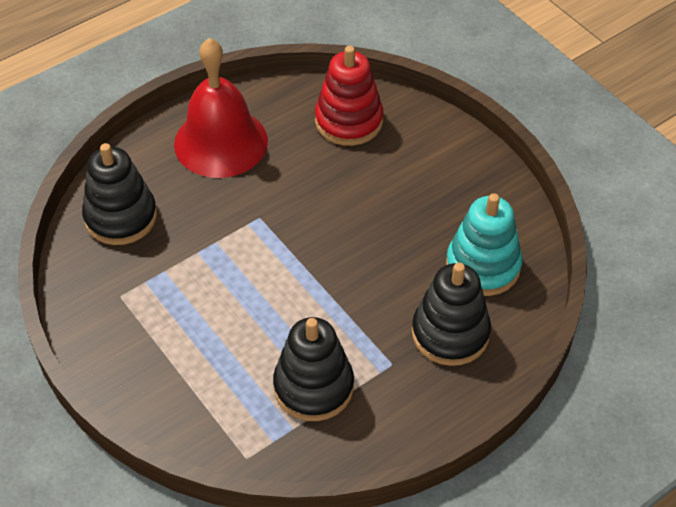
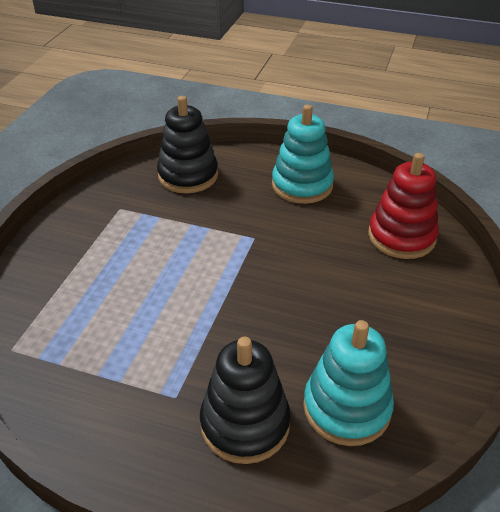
camera: 55 degrees right, 10 degrees down
(221, 142) = (302, 185): red bell -> turquoise stacking toy
(313, 387) = (111, 355): black stacking toy -> none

______

Print the whole listing exactly, please, and keep any images out of it.

# Response to this exercise
camera: 55 degrees right, 10 degrees down
(221, 142) = (302, 185): red bell -> turquoise stacking toy
(313, 387) = (111, 355): black stacking toy -> none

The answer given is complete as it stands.